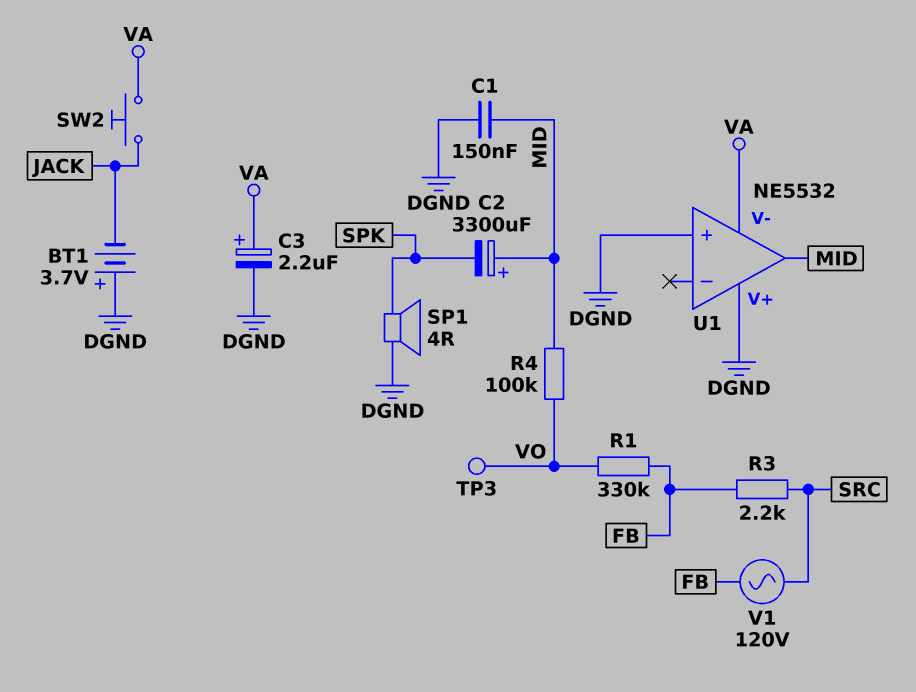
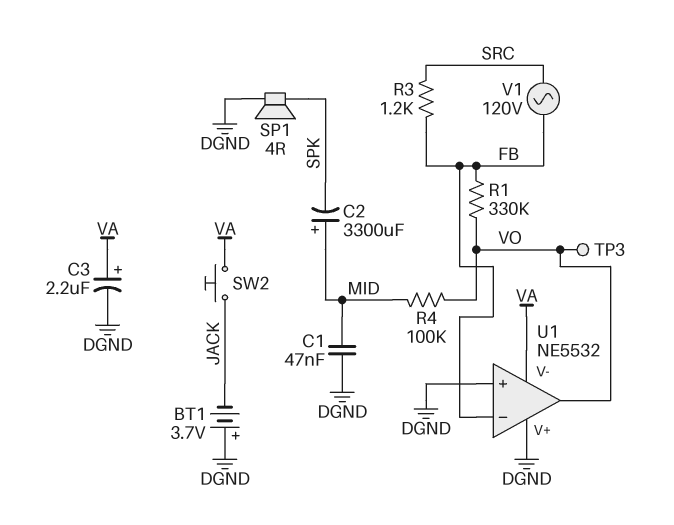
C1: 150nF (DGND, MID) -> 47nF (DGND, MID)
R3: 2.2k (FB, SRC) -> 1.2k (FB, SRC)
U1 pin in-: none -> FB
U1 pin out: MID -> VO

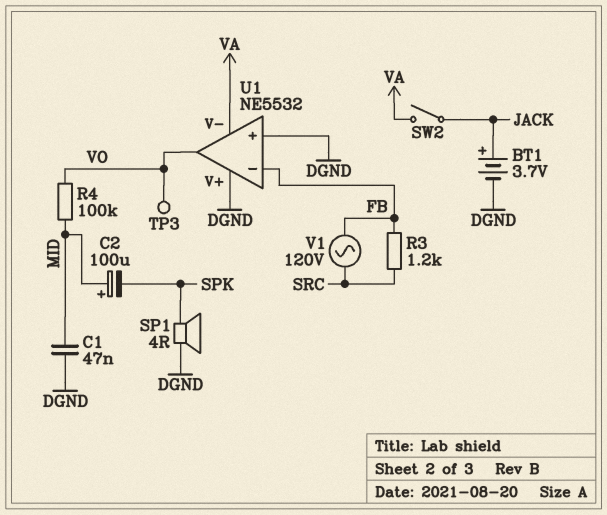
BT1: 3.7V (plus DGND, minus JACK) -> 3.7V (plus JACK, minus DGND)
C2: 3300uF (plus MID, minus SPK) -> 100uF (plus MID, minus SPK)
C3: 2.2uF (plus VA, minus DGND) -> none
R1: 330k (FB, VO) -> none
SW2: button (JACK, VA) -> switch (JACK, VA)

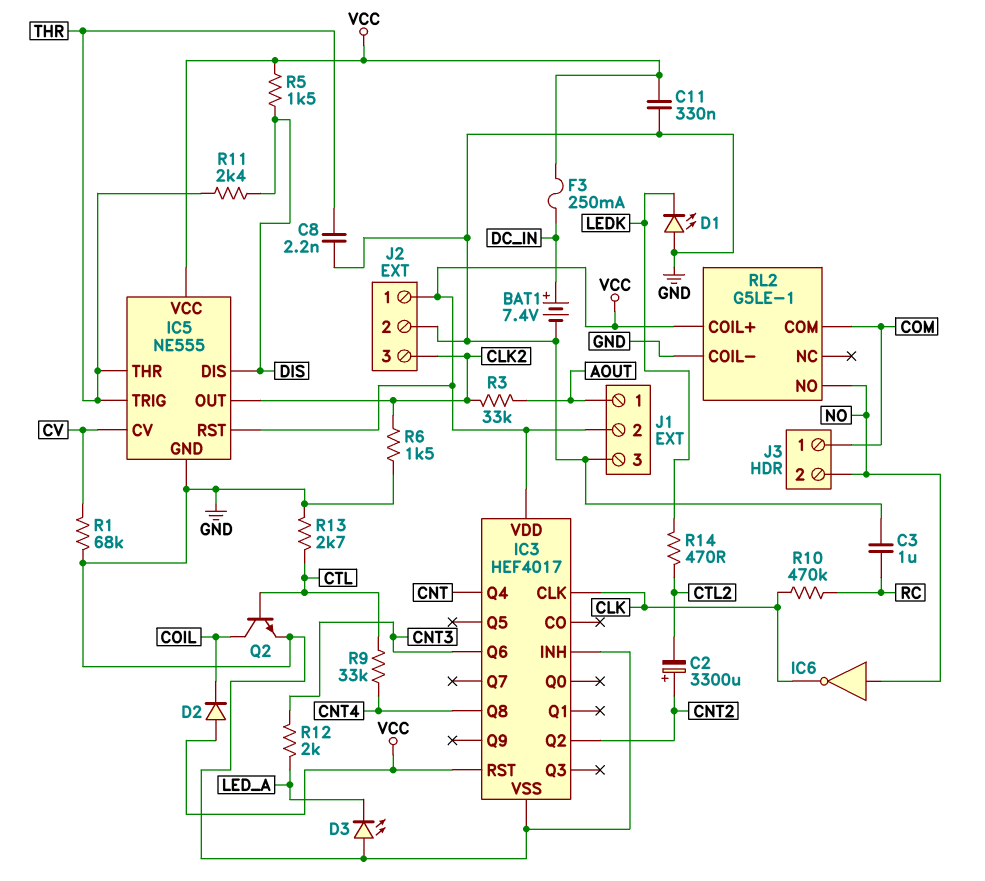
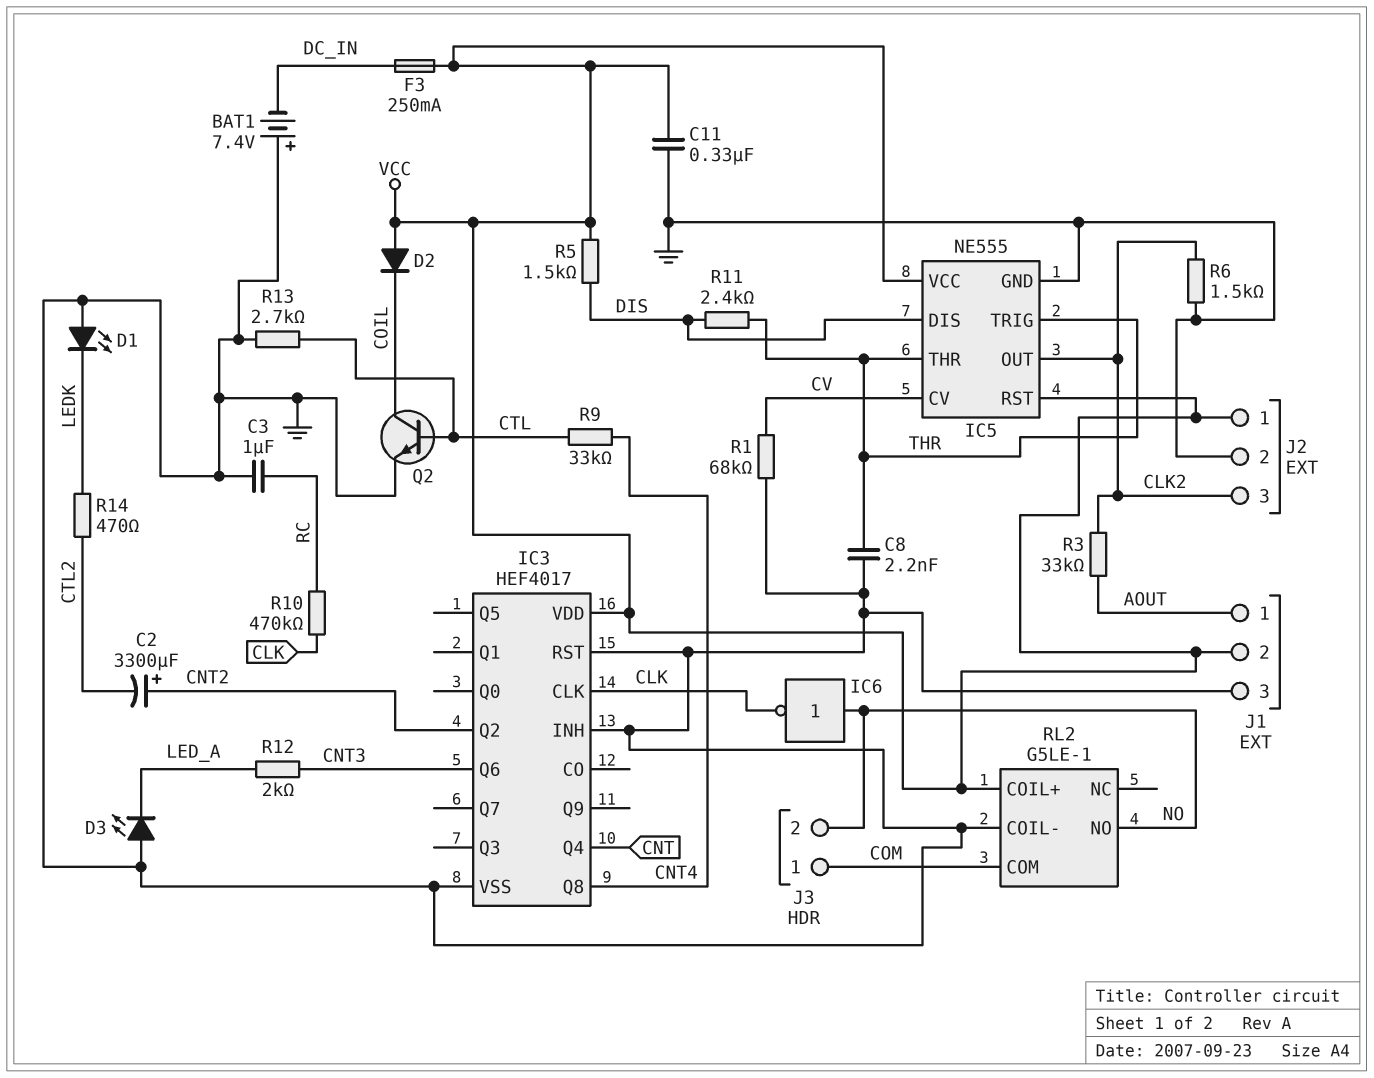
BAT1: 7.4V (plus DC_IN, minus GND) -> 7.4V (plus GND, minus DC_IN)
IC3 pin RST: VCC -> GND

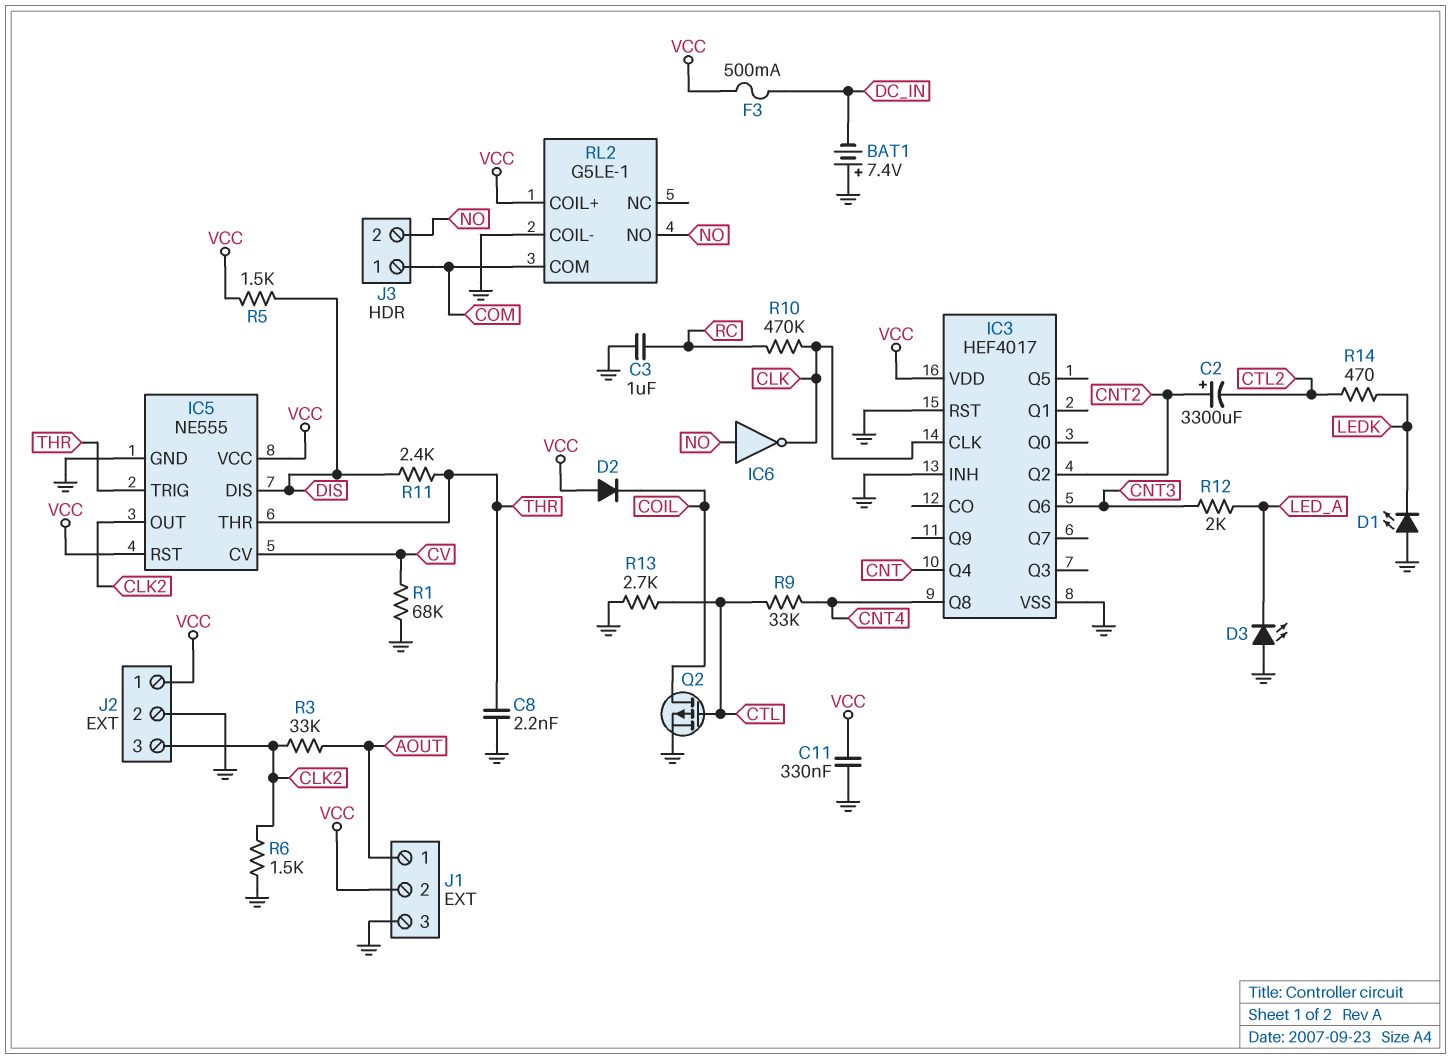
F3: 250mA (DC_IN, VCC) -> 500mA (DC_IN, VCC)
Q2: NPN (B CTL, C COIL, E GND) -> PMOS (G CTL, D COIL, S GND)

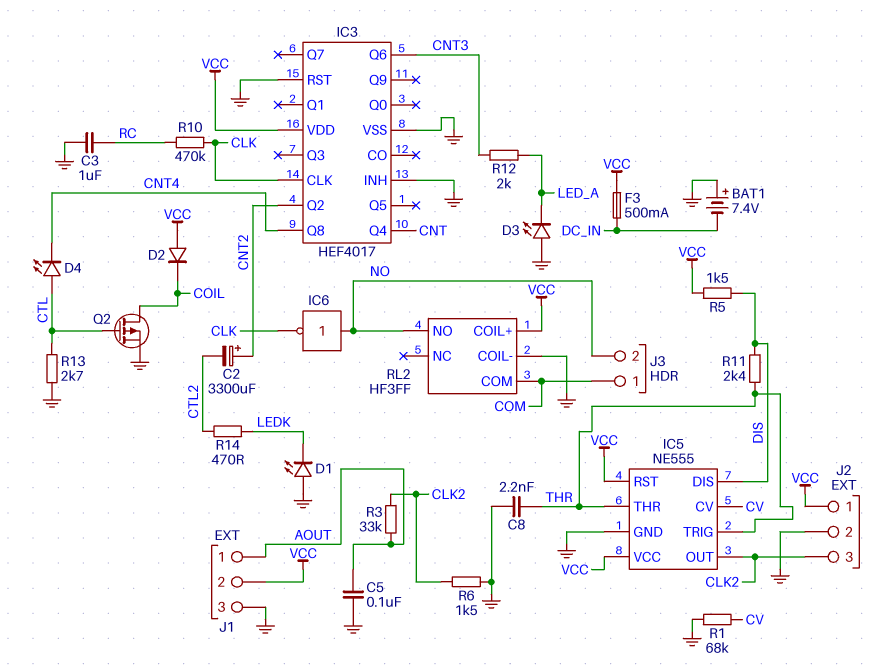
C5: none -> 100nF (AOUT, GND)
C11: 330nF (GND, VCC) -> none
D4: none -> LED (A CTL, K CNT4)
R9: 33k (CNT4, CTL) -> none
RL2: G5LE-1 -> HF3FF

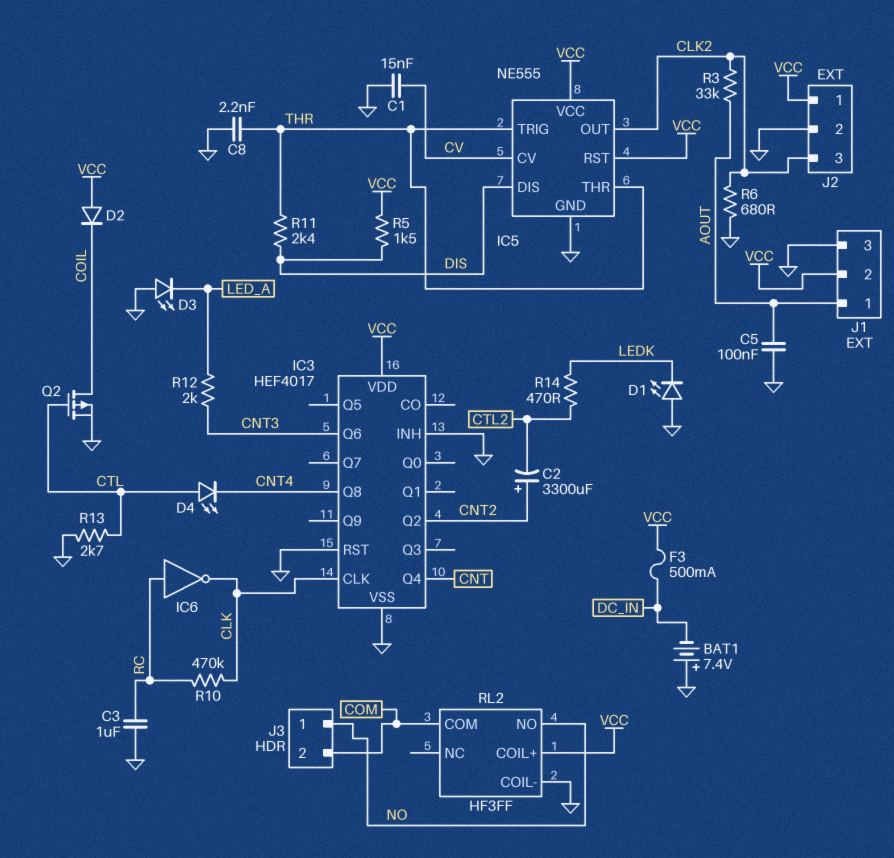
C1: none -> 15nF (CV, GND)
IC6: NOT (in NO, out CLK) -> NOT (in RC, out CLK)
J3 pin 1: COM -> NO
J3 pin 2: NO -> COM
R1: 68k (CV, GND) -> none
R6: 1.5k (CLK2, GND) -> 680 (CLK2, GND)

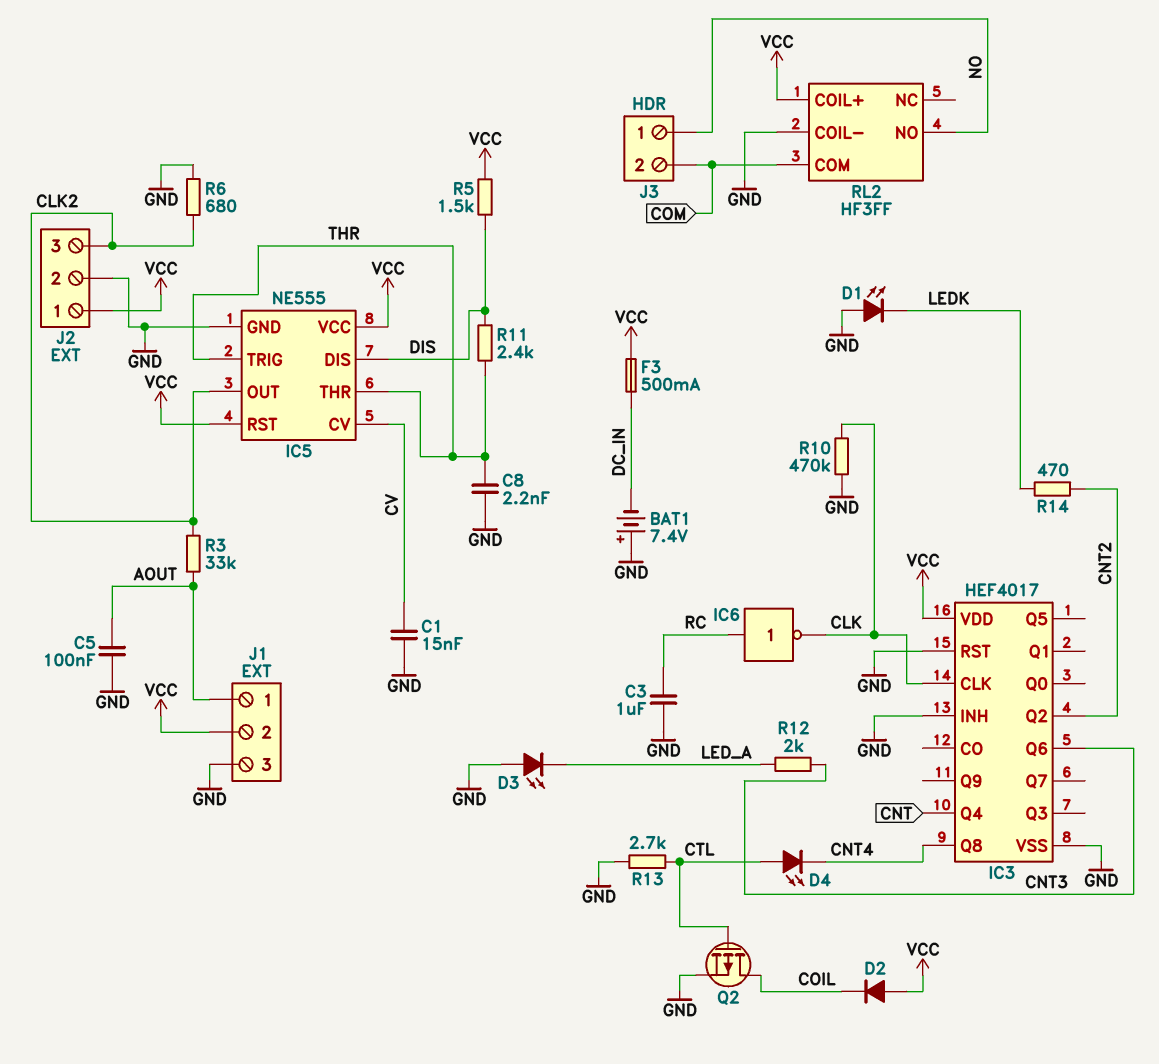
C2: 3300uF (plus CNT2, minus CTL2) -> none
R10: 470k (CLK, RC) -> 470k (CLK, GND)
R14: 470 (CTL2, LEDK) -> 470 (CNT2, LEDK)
----
# Work required
The line containing "C3: 2.2uF (plus VA, minus DGND) -> none" marks the end: transcribe every line from the start of the listing up to and including it, minus the pictures.

# Final answer
C1: 150nF (DGND, MID) -> 47nF (DGND, MID)
R3: 2.2k (FB, SRC) -> 1.2k (FB, SRC)
U1 pin in-: none -> FB
U1 pin out: MID -> VO

BT1: 3.7V (plus DGND, minus JACK) -> 3.7V (plus JACK, minus DGND)
C2: 3300uF (plus MID, minus SPK) -> 100uF (plus MID, minus SPK)
C3: 2.2uF (plus VA, minus DGND) -> none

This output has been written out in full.